Work out how many lines of the entries have the word "none" in them. Respond with that number only.

(Beginning of INPUT RECORDS)

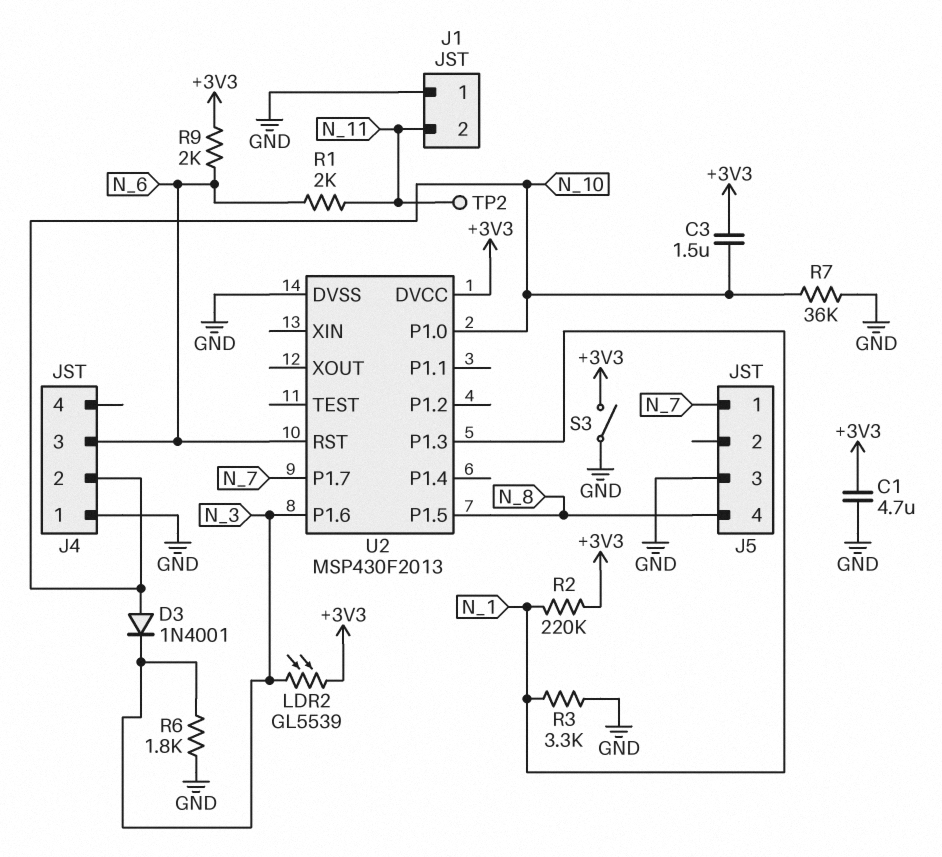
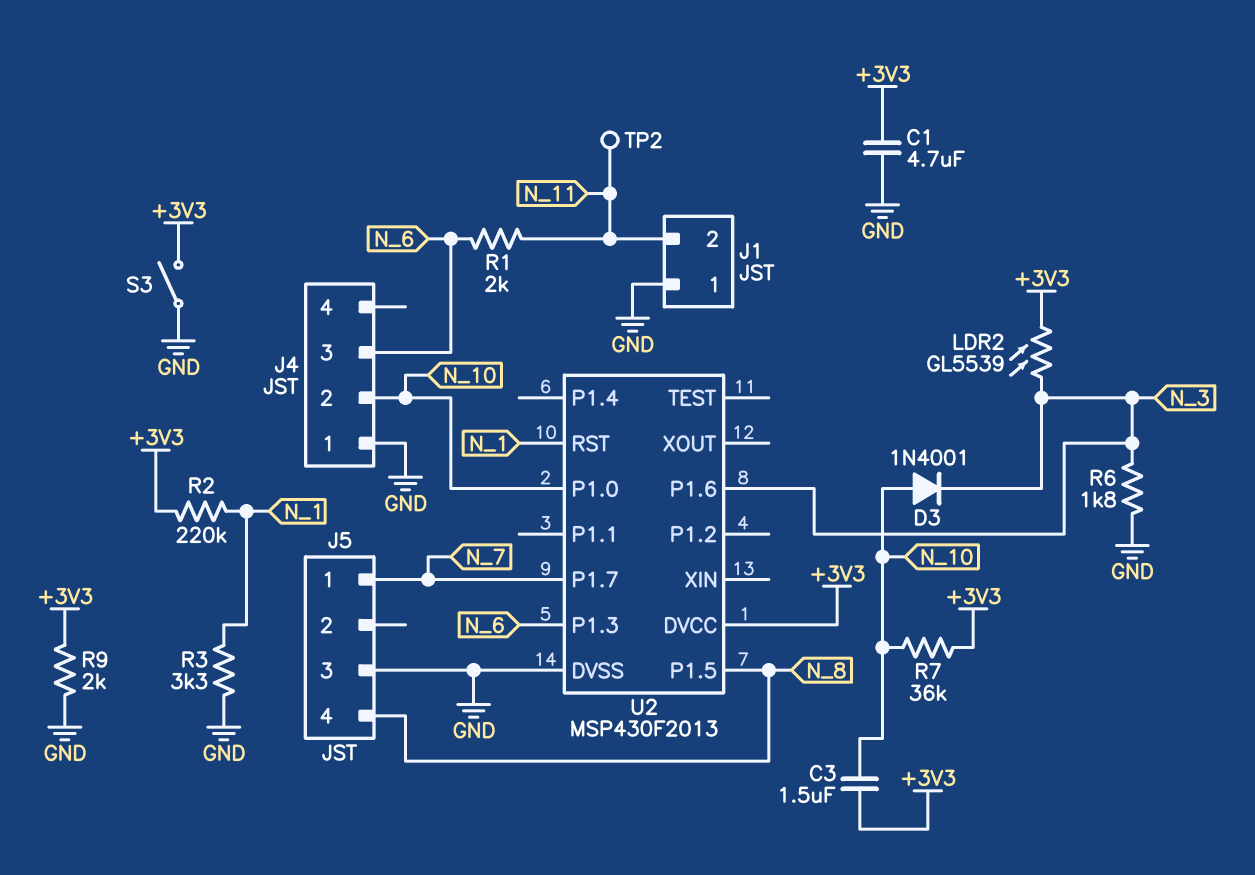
R7: 36k (GND, N_10) -> 36k (+3V3, N_10)
R9: 2k (+3V3, N_6) -> 2k (+3V3, GND)
U2 pin P1.3: N_1 -> N_6
U2 pin RST: N_6 -> N_1

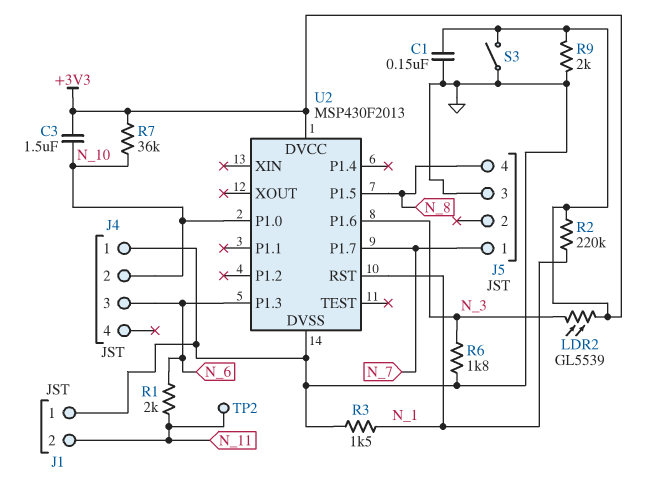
C1: 4.7uF (+3V3, GND) -> 150nF (+3V3, GND)
D3: diode 1N4001 (A N_10, K N_3) -> none
R3: 3.3k (GND, N_1) -> 1.5k (GND, N_1)

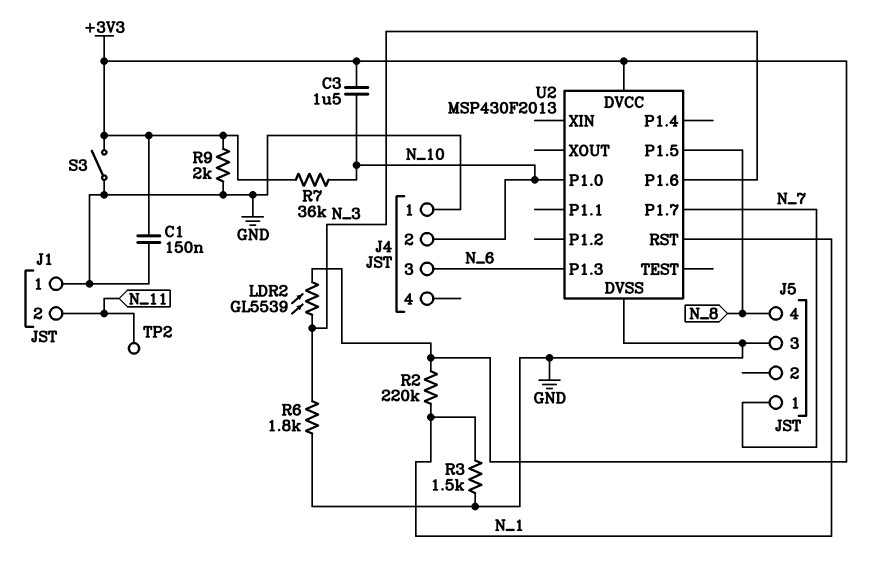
R1: 2k (N_6, N_11) -> none

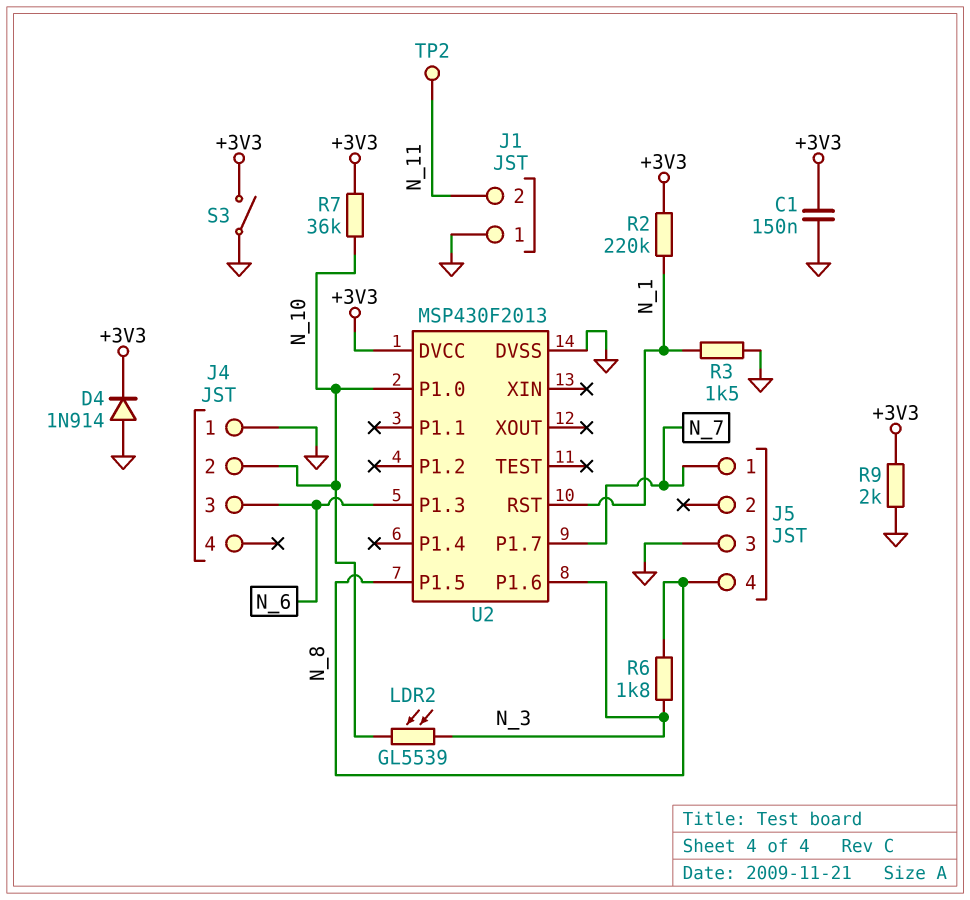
C3: 1.5uF (+3V3, N_10) -> none
D4: none -> diode 1N914 (A GND, K +3V3)
LDR2: GL5539 (+3V3, N_3) -> GL5539 (N_3, N_10)
R6: 1.8k (GND, N_3) -> 1.8k (N_3, N_8)

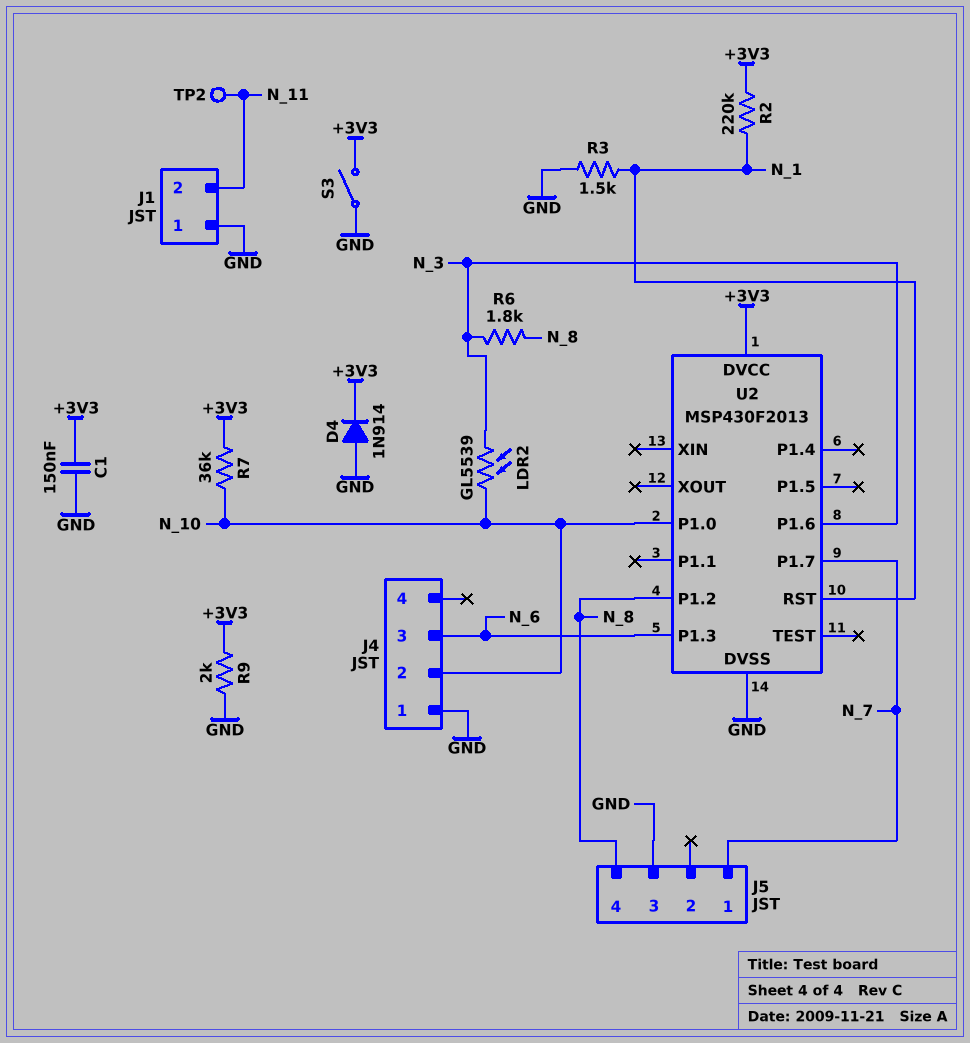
U2 pin P1.2: none -> N_8
U2 pin P1.5: N_8 -> none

(End of INPUT RECORDS)

• **THE ANSWER**:
6